▶ _Extracted information_
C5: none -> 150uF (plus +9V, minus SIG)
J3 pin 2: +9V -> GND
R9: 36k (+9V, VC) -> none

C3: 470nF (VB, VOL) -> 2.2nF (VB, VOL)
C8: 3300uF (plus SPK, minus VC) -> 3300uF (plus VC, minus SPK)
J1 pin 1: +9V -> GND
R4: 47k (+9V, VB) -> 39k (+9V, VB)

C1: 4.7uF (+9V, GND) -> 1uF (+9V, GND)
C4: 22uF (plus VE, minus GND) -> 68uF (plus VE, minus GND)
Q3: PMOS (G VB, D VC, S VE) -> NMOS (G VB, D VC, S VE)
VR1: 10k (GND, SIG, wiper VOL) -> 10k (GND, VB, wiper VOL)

...

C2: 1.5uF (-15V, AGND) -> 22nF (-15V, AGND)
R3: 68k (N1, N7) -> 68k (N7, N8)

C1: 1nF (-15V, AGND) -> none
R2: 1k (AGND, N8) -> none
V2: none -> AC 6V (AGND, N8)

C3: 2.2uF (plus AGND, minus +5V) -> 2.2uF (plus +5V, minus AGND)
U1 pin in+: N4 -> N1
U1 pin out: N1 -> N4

▶ _Exercise details_
From the material above, set down exactly the lines starting at the one with "R9: 36k (+9V, VC) -> none" and ending at the one with "VR1: 10k (GND, SIG, wiper", end lines included.

▶ _Your response_
R9: 36k (+9V, VC) -> none

C3: 470nF (VB, VOL) -> 2.2nF (VB, VOL)
C8: 3300uF (plus SPK, minus VC) -> 3300uF (plus VC, minus SPK)
J1 pin 1: +9V -> GND
R4: 47k (+9V, VB) -> 39k (+9V, VB)

C1: 4.7uF (+9V, GND) -> 1uF (+9V, GND)
C4: 22uF (plus VE, minus GND) -> 68uF (plus VE, minus GND)
Q3: PMOS (G VB, D VC, S VE) -> NMOS (G VB, D VC, S VE)
VR1: 10k (GND, SIG, wiper VOL) -> 10k (GND, VB, wiper VOL)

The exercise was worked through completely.